In the entries below, spot each line with the word "różowy" and copy it.

--- DATA SECTION ---

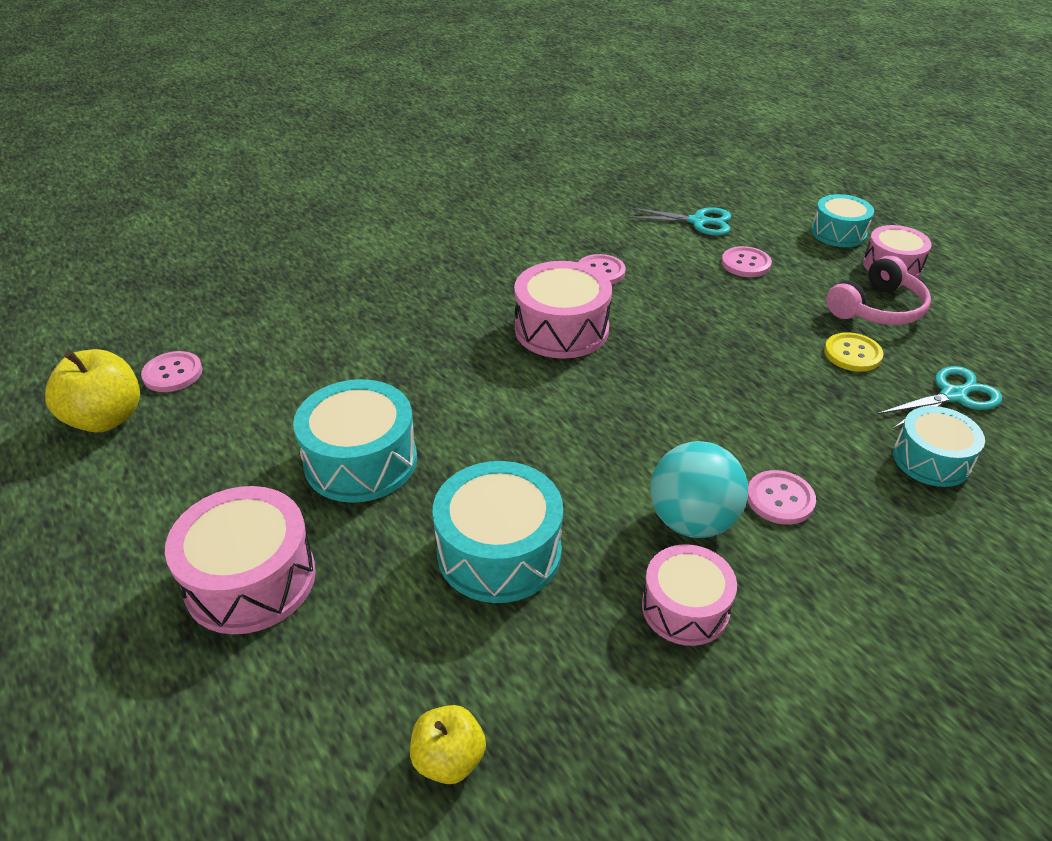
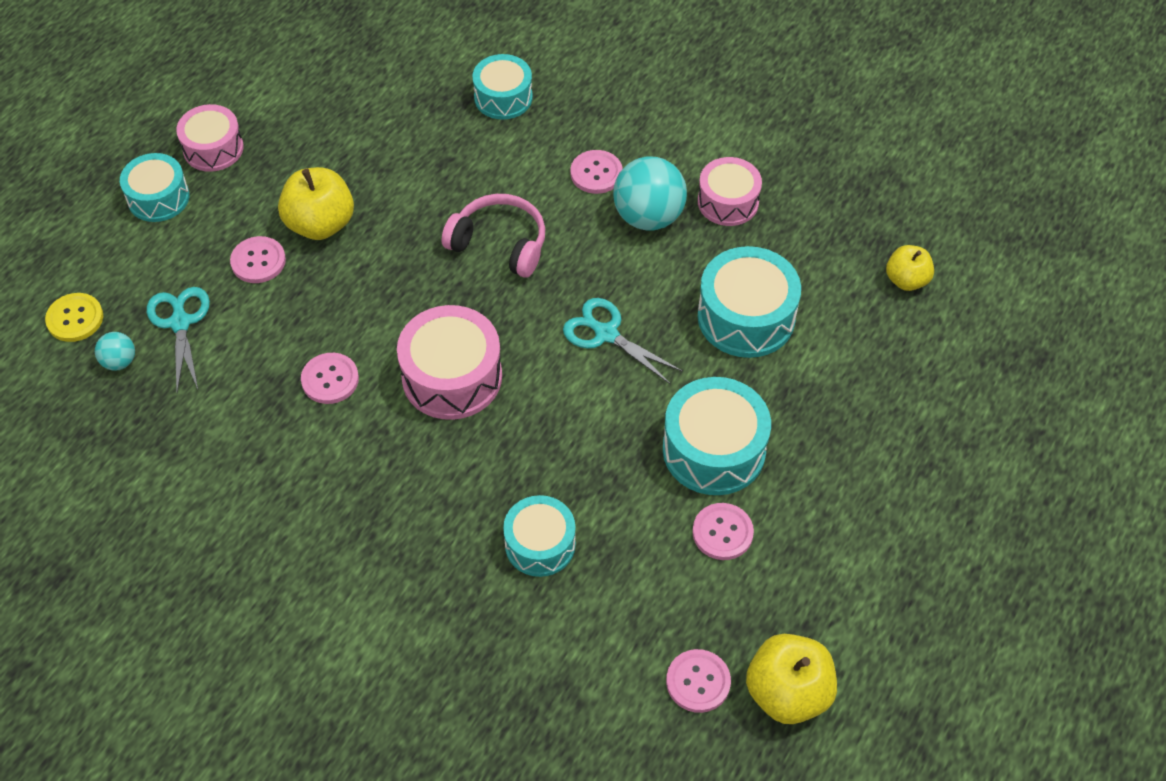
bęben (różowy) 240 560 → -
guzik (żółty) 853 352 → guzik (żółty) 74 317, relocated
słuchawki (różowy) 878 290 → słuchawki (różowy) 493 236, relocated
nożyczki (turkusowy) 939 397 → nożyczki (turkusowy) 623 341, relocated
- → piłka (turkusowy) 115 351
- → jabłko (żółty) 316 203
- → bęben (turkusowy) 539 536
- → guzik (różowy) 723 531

---

YOUR RESPONSE:
bęben (różowy) 240 560 → -
słuchawki (różowy) 878 290 → słuchawki (różowy) 493 236, relocated
- → guzik (różowy) 723 531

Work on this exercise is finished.